+++ GIVEN INFORMATION

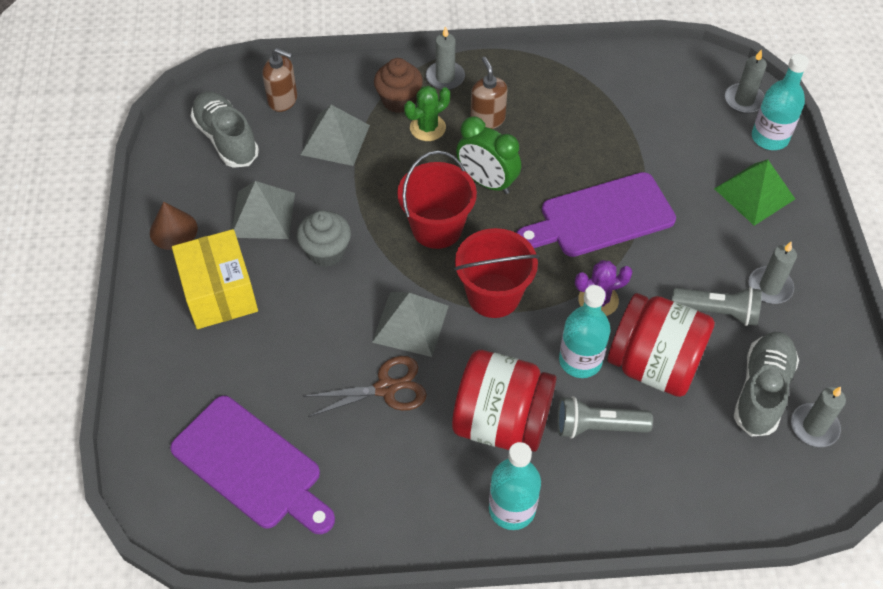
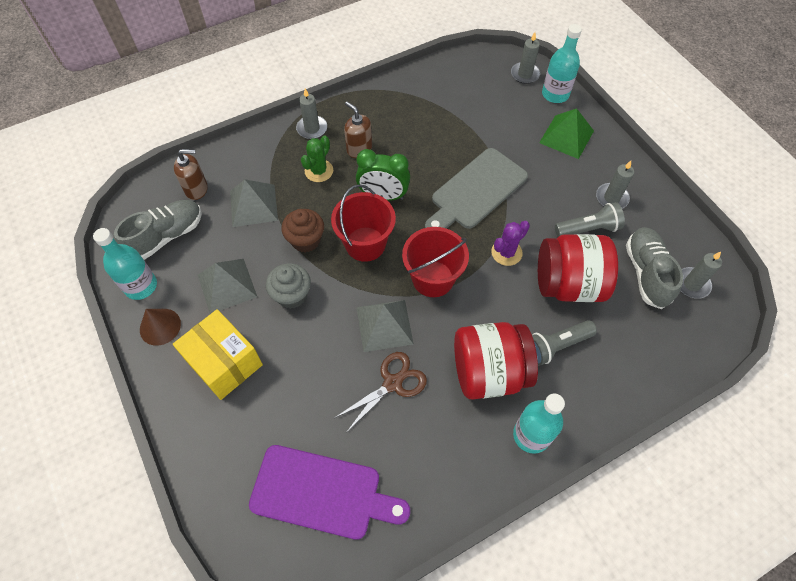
camera: 25 degrees left, 5 degrees up
(226, 139) = (166, 236): grey shoe -> grey shoe turned 105 degrees clockwise
(399, 100) = (286, 158): brown cupcake -> brown cupcake (306, 240)
(580, 360) = (518, 302): turquoise bottle -> turquoise bottle (141, 286)
(601, 217) = (476, 191): purple cutting board -> grey cutting board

++++++

# TO DO:
Using the entries above, copy out all lines that contain the string "degrees".

# ANSWER TO THIS EXERCISE:
camera: 25 degrees left, 5 degrees up
(226, 139) = (166, 236): grey shoe -> grey shoe turned 105 degrees clockwise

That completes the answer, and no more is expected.